* **WHAT THE TASK REQUIRES**:
Each line from the one containing "(523, 204) = (433, 271): grey" onward, through the end of the entries, is to be transcribed exactly; nothing else is to be included.

* **INFORMATION PROVIDED**:

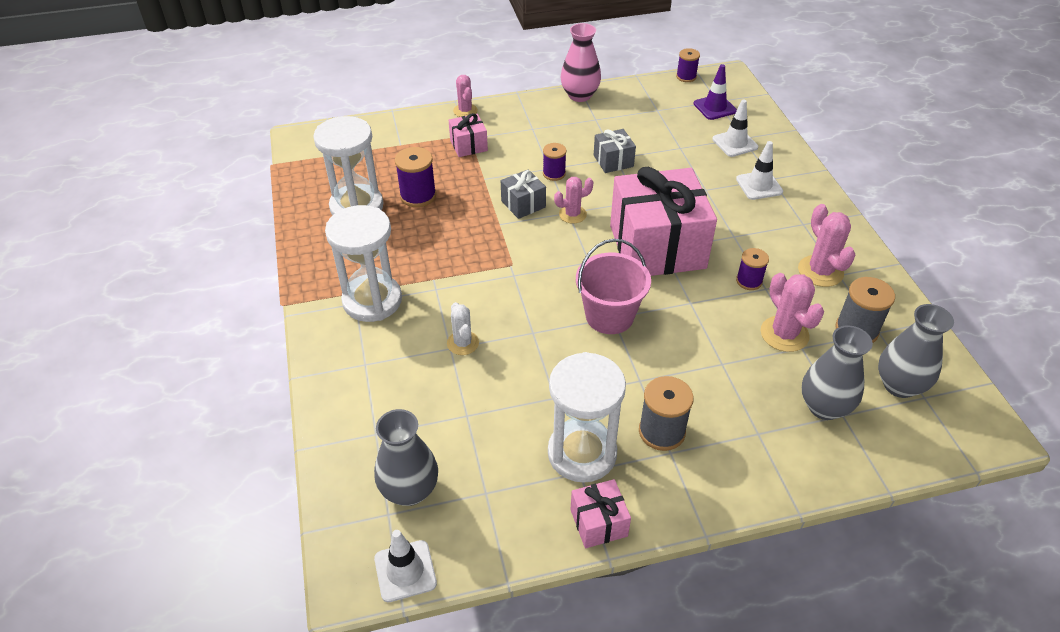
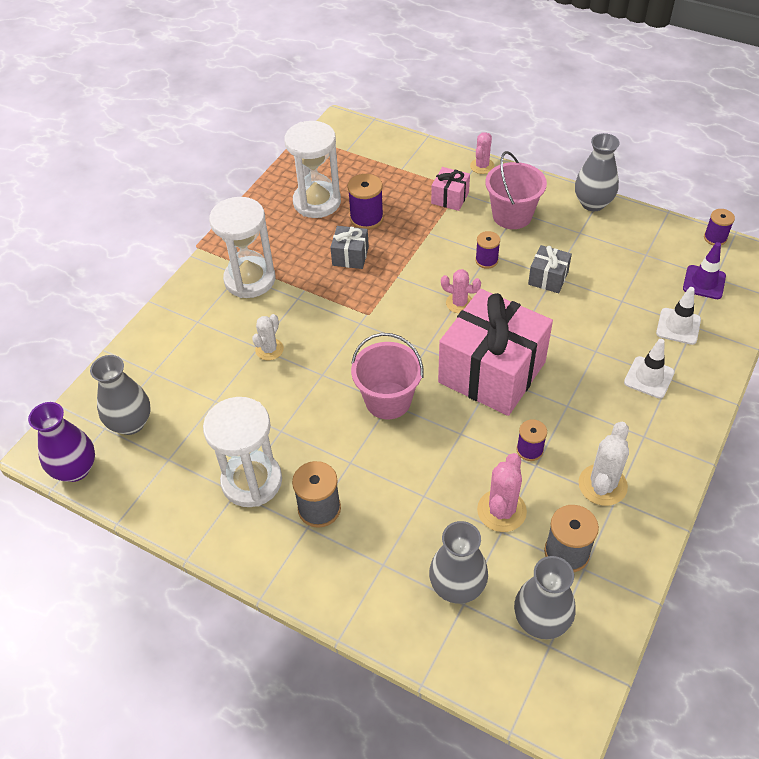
camera: 45 degrees right, 5 degrees up
(405, 571) = (75, 469): white traffic cone -> purple vase
(523, 204) = (433, 271): grey gift -> grey gift (350, 256)
(533, 133) = (512, 215): none -> pink bucket
(579, 95) = (593, 203): pink vase -> grey vase
(598, 523) = (207, 533): pink gift -> none
(820, 271) = (602, 485): pink cactus -> white cactus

* **ANSWER TO THIS TASK**:
(523, 204) = (433, 271): grey gift -> grey gift (350, 256)
(533, 133) = (512, 215): none -> pink bucket
(579, 95) = (593, 203): pink vase -> grey vase
(598, 523) = (207, 533): pink gift -> none
(820, 271) = (602, 485): pink cactus -> white cactus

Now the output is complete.